**Task item:**
Only the tail of the listing is wanted: the line containing "brown 2x2 round" and all after it, repeated exactly, pictures omitted.

== Segment start ==

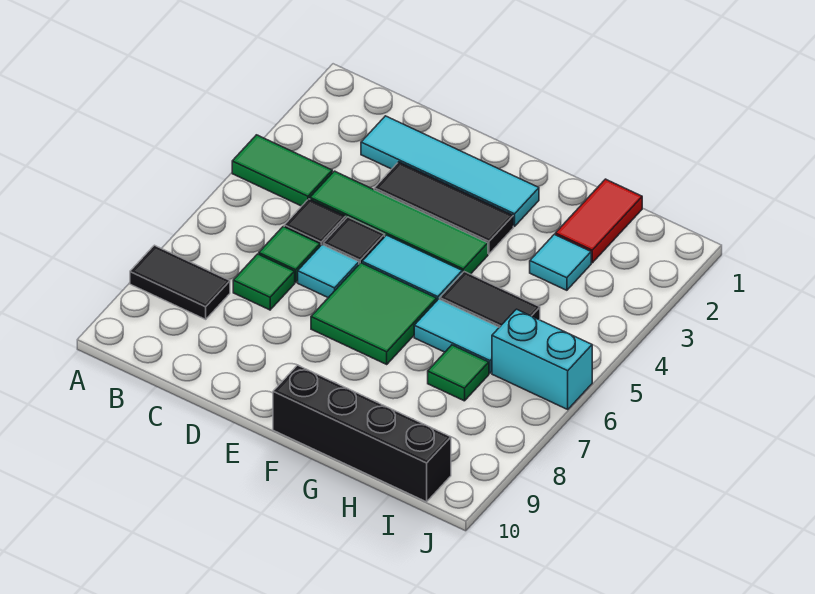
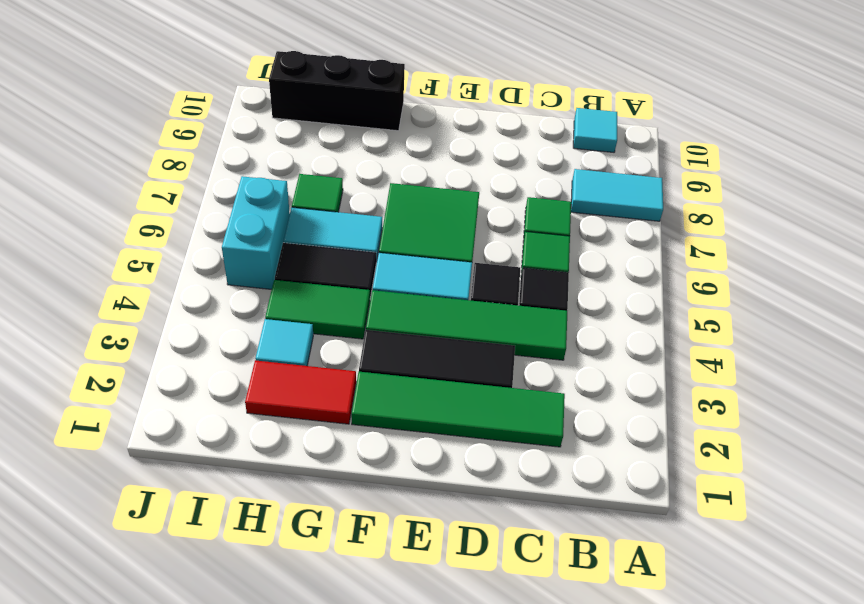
green 1x2 tile [232,135,332,206] -> green 1x2 tile moved to [265,280,370,339]
black 1x2 tile [130,245,230,319] -> cyan 1x2 tile [571,169,663,221]
cyan 1x4 tile [361,116,539,226] -> green 1x4 tile [351,372,565,447]
cyan 1x1 tile [298,245,359,298] -> cyan 1x1 tile moved to [573,108,617,152]
black 1x4 brick [273,365,451,502] -> black 1x3 brick [269,51,405,131]
red 1x2 tile [555,179,642,263] -> red 1x2 tile turned to [245,360,356,424]
cyan 1x2 brick [492,309,592,409] -> cyan 1x2 brick turned to [222,176,290,289]

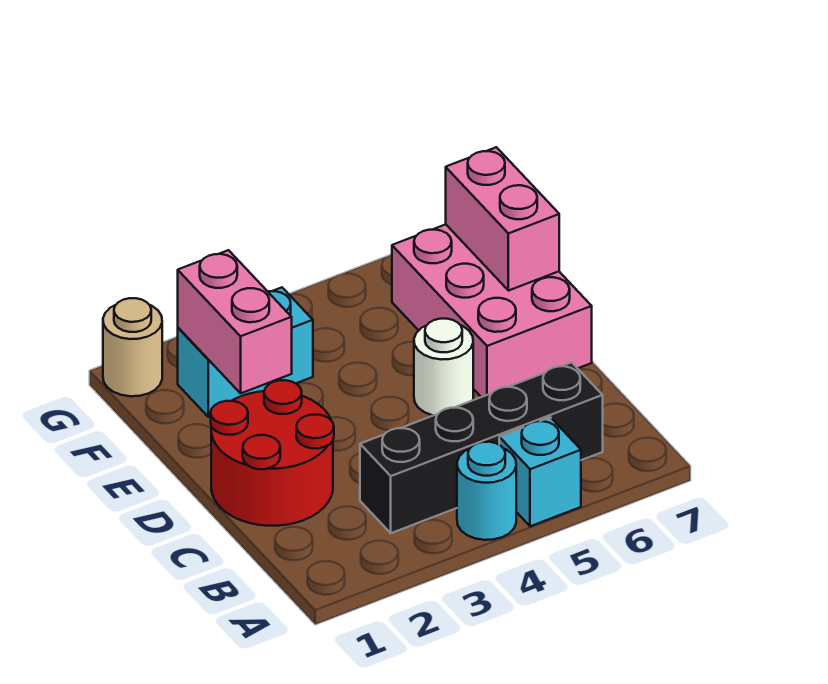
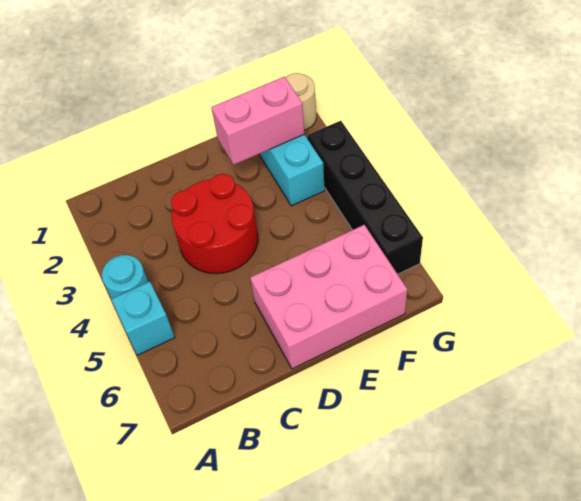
black 1x4 brick [360,363,603,533] -> black 1x4 brick moved to [307,121,423,274]
red 2x2 round brick [211,380,334,526] -> red 2x2 round brick moved to [171,174,258,274]
white 1x1 round brick [414,319,473,415] -> none
pink 1x2 brick [446,147,559,291] -> none

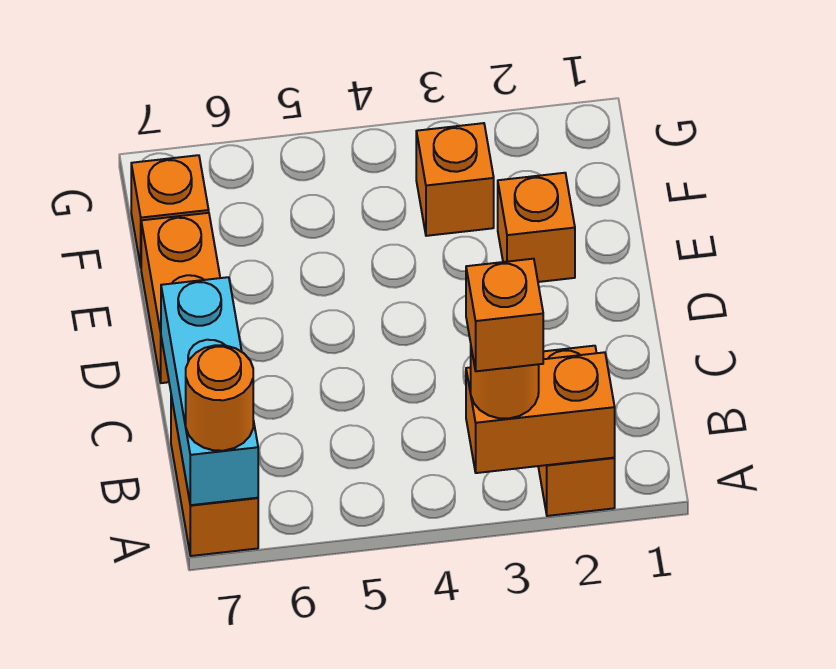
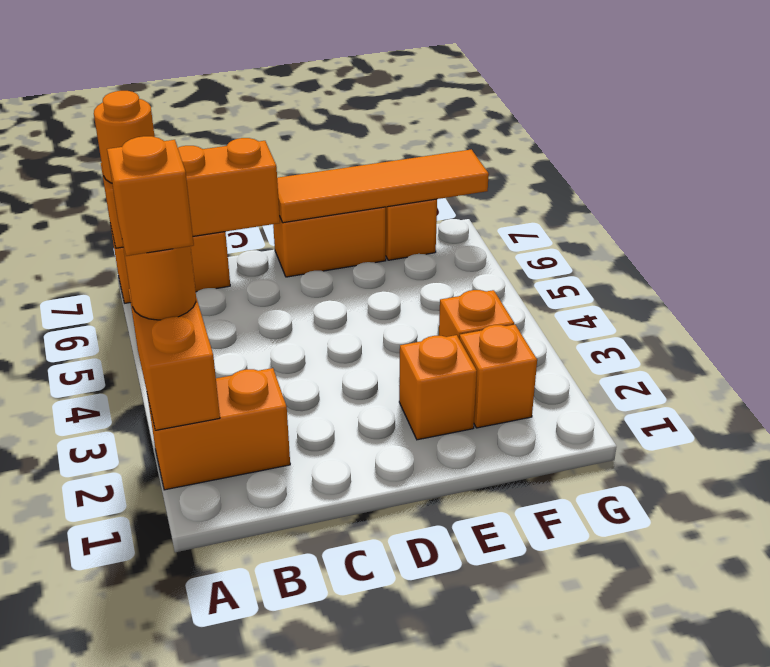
cyan 1x3 brick [161,277,258,505] -> orange 1x3 brick [101,138,280,248]
none -> orange 1x4 tile [277,149,489,223]
none -> orange 1x1 brick [459,325,537,428]

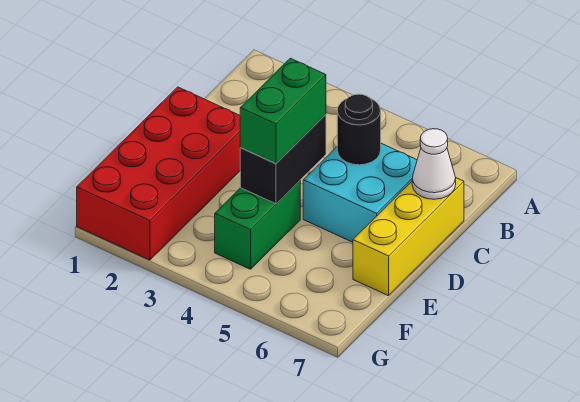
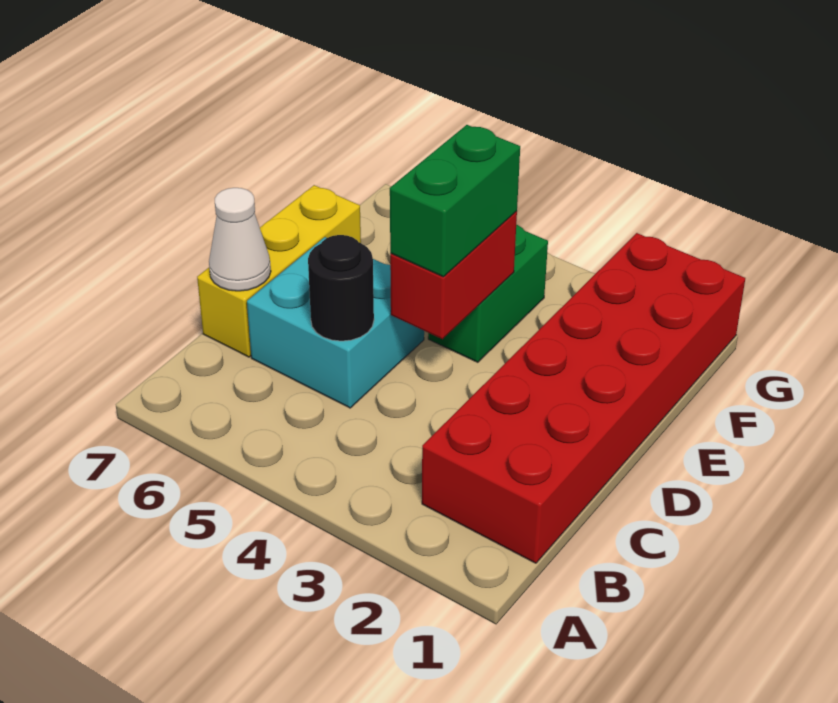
red 2x4 brick [77,87,241,260] -> red 2x6 brick [422,233,745,563]
black 1x2 brick [240,115,326,204] -> red 1x2 brick [390,211,517,339]

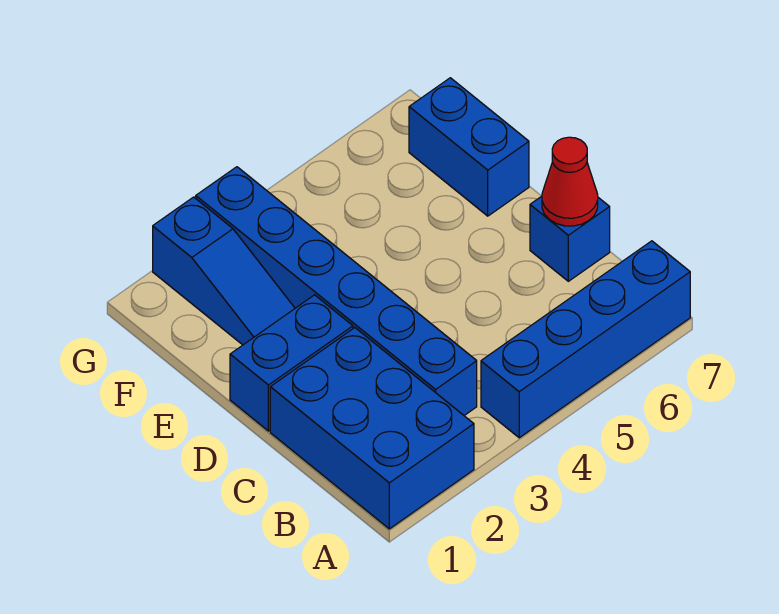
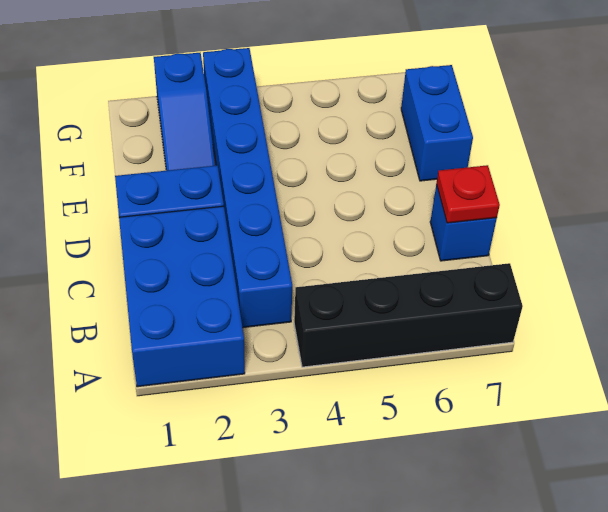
blue 1x4 brick [481,241,690,438] -> black 1x4 brick [294,263,523,367]
red 1x1 cone [542,137,598,226] -> red 1x1 plate [436,165,500,223]

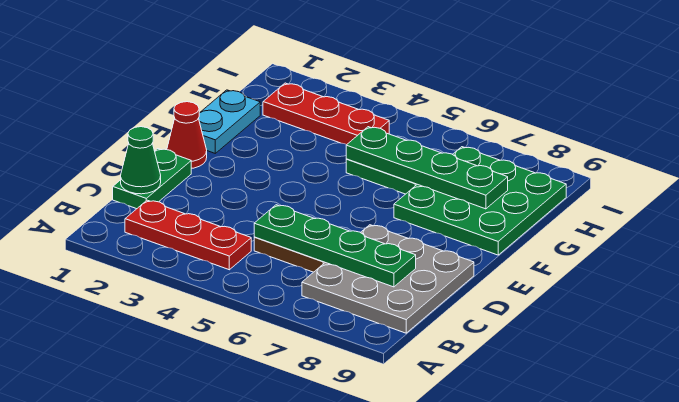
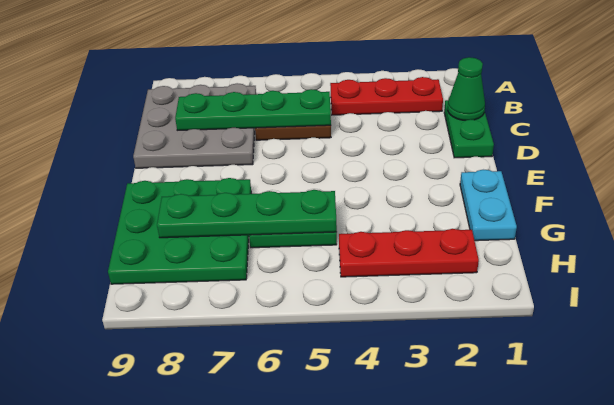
red 1x1 cone [167,102,207,168] -> none

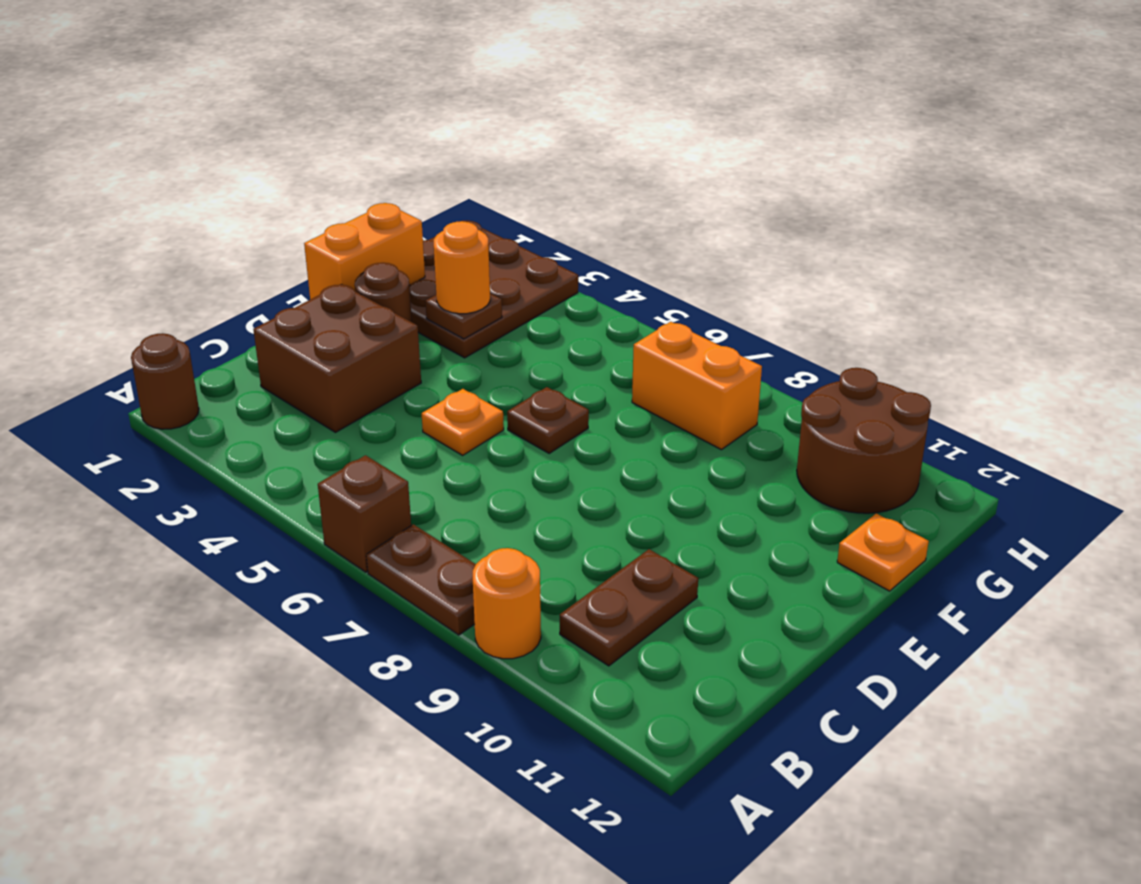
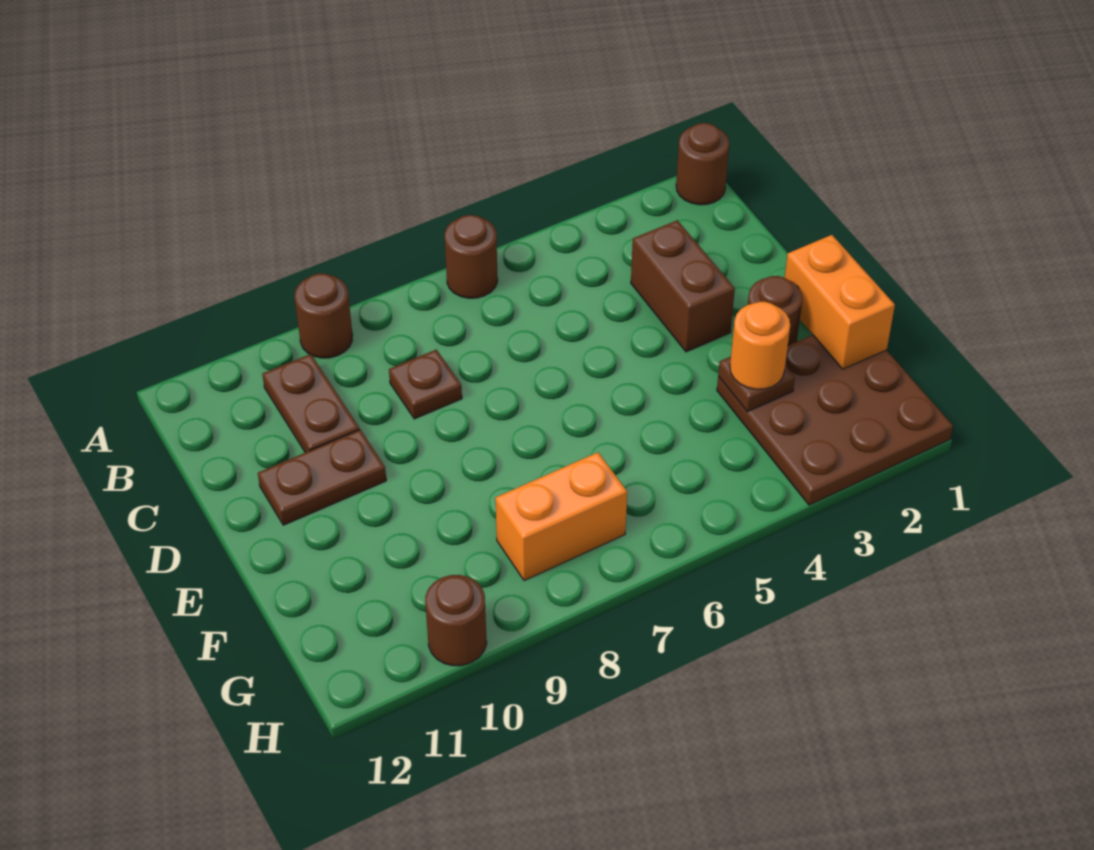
brown 1x1 brick [318,455,411,572] -> brown 1x1 round brick [445,215,498,298]
brown 1x2 plate [366,524,476,635] -> brown 1x2 plate moved to [258,430,386,525]
orange 1x1 round brick [473,548,541,659] -> brown 1x1 round brick [295,273,352,358]
brown 2x2 brick [253,284,421,432] -> brown 1x2 brick [631,220,735,352]
orange 1x1 plate [422,389,504,455] -> none
brown 1x1 plate [507,387,589,453] -> brown 1x1 plate moved to [389,350,462,419]
orange 1x1 plate [837,513,929,591] -> none
brown 2x2 round brick [797,368,931,513] -> brown 1x1 round brick [425,575,487,666]

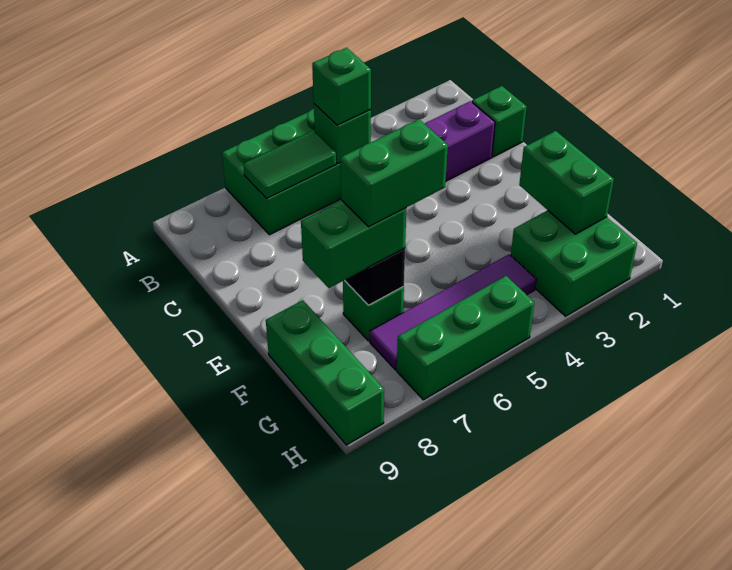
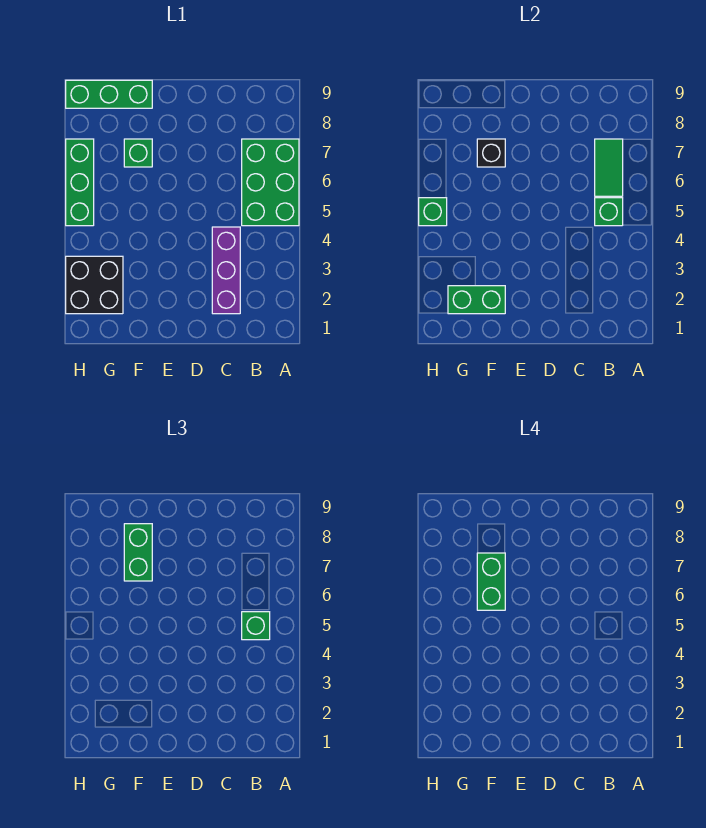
green 1x1 brick [472,86,527,157] -> green 1x1 brick moved to [419,198,447,226]
green 2x2 brick [511,210,637,316] -> black 2x2 brick [66,256,123,314]
purple 1x4 tile [370,254,536,370] -> none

== Segment end ==

**The answer:**
brown 2x2 round brick [797,368,931,513] -> brown 1x1 round brick [425,575,487,666]

green 1x1 brick [472,86,527,157] -> green 1x1 brick moved to [419,198,447,226]
green 2x2 brick [511,210,637,316] -> black 2x2 brick [66,256,123,314]
purple 1x4 tile [370,254,536,370] -> none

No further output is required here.